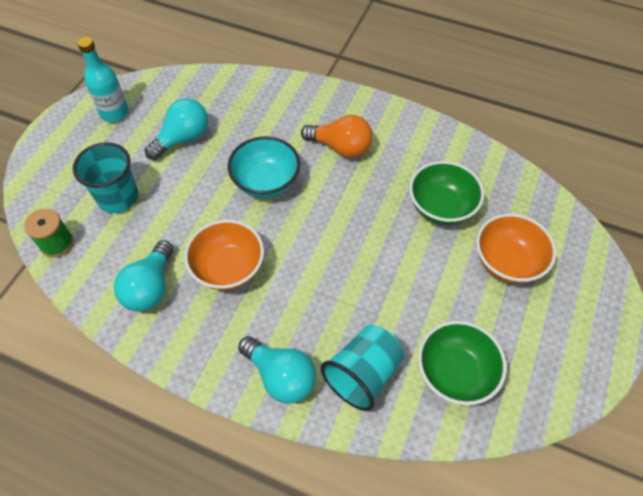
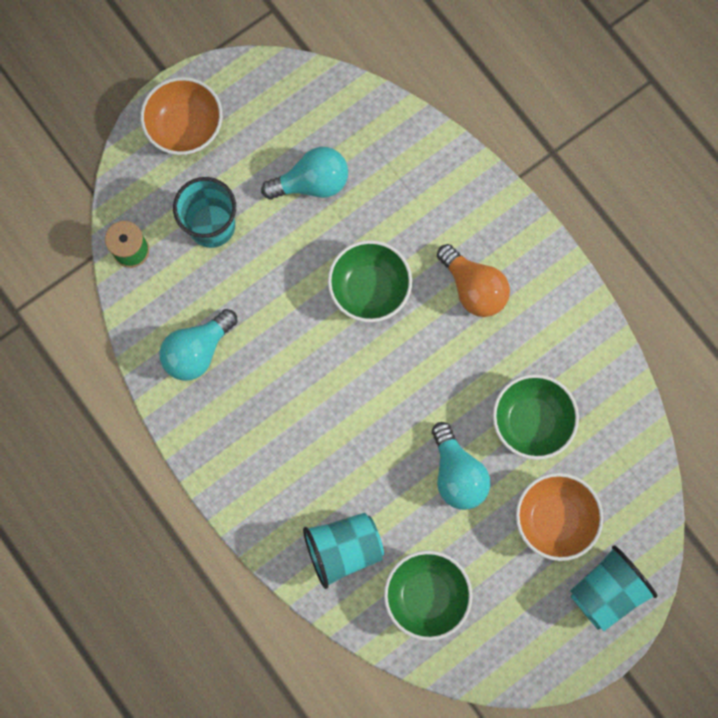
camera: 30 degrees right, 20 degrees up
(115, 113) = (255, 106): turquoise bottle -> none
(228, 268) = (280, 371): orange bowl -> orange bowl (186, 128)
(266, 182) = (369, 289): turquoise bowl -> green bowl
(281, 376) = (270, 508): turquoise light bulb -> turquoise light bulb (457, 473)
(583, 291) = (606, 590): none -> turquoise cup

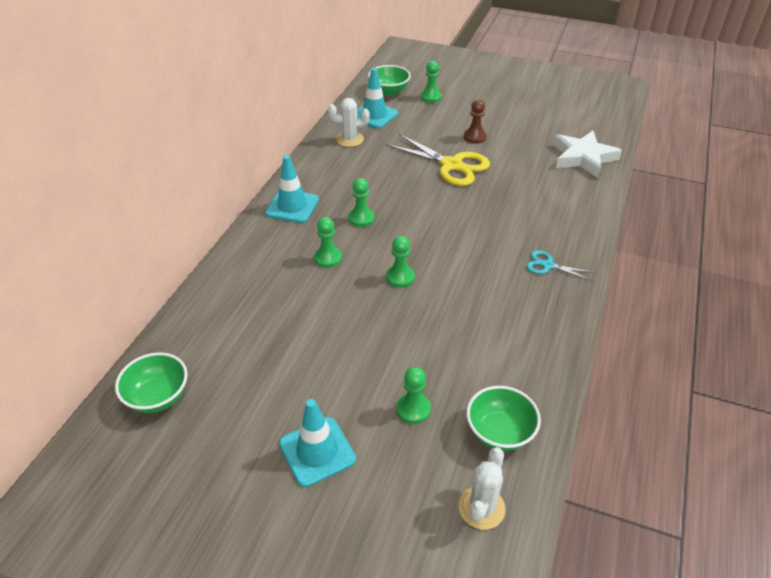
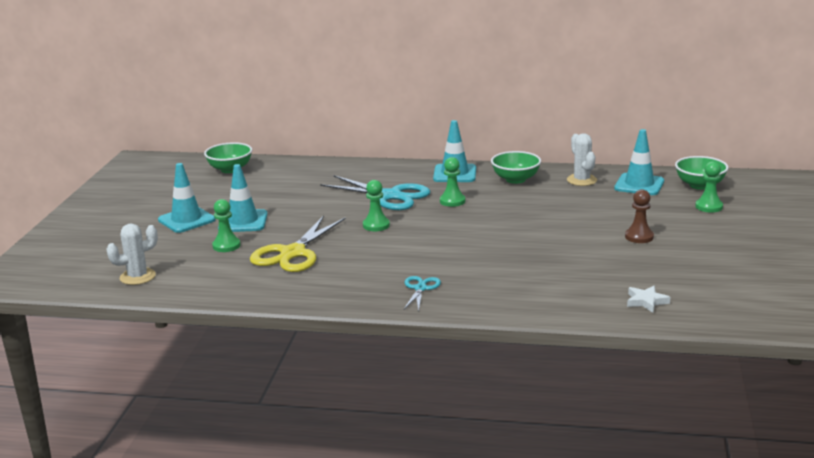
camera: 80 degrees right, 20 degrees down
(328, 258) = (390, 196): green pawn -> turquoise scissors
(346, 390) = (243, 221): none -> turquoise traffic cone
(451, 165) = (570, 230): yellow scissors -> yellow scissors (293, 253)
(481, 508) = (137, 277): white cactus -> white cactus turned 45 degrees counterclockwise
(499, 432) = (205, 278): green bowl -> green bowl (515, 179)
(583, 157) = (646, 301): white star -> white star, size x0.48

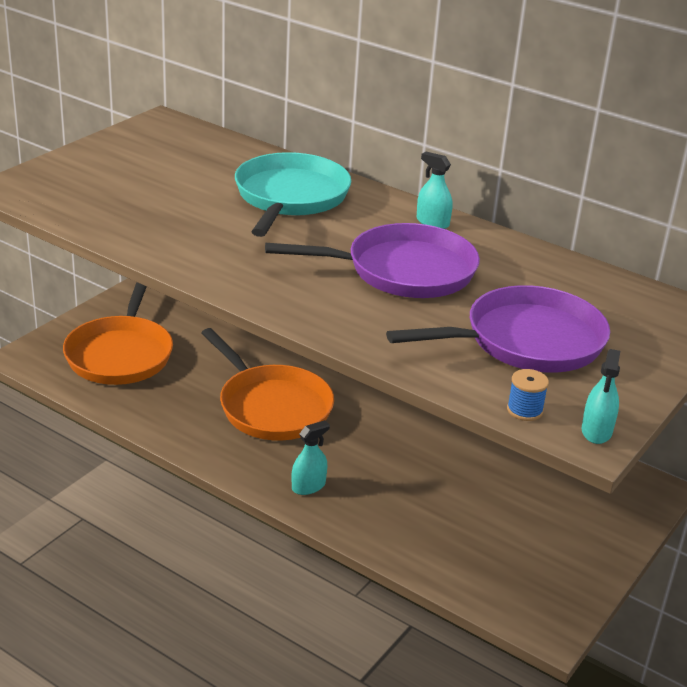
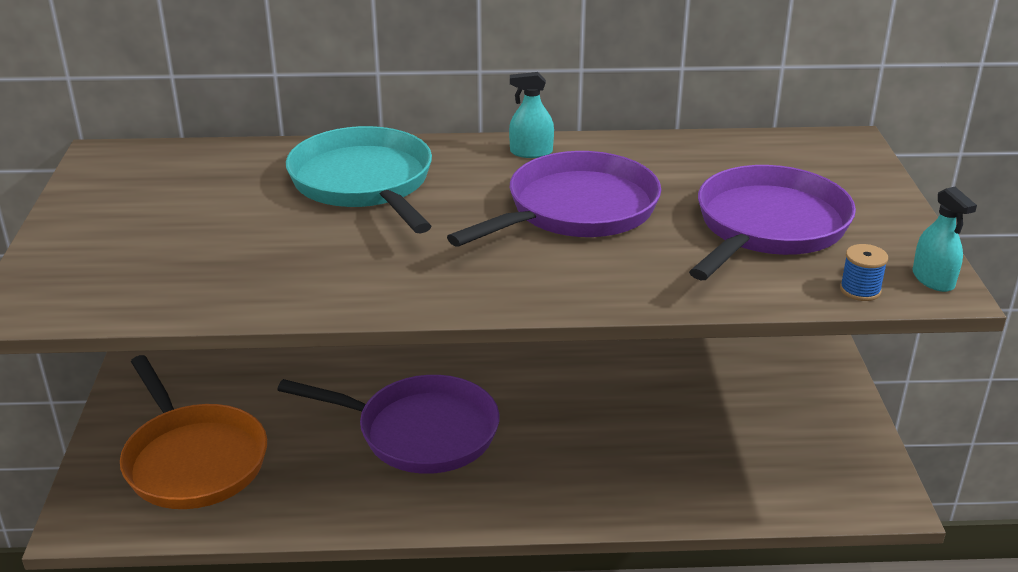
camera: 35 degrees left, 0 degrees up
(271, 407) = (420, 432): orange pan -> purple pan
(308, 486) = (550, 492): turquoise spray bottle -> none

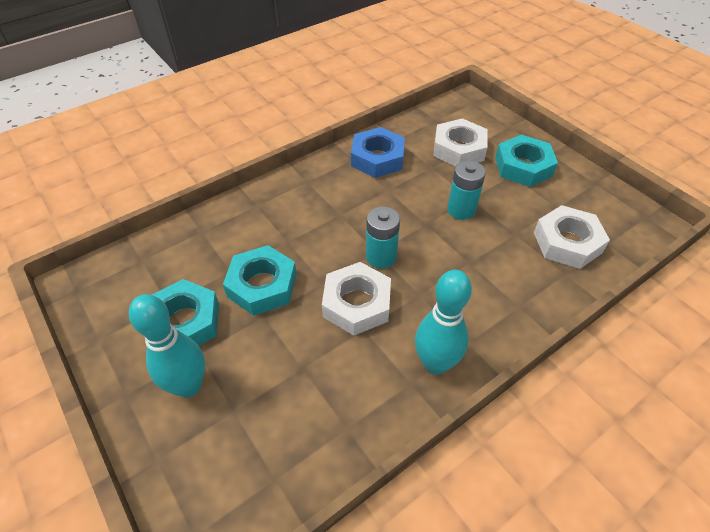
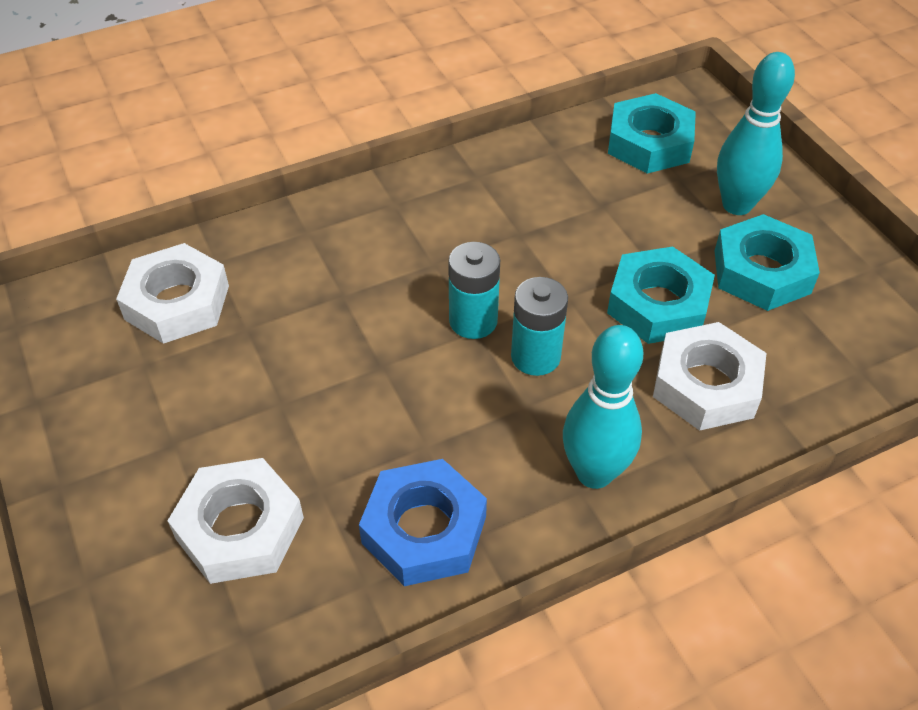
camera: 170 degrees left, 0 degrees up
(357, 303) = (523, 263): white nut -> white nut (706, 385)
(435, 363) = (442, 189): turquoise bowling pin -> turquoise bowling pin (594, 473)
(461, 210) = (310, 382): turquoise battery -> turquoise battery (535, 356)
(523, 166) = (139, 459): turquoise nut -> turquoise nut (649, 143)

● ● ●

Pull out each line of the listing that holds the string "green".

(266, 182) = (369, 289): turquoise bowl -> green bowl
(328, 258) = (390, 196): green pawn -> turquoise scissors
(499, 432) = (205, 278): green bowl -> green bowl (515, 179)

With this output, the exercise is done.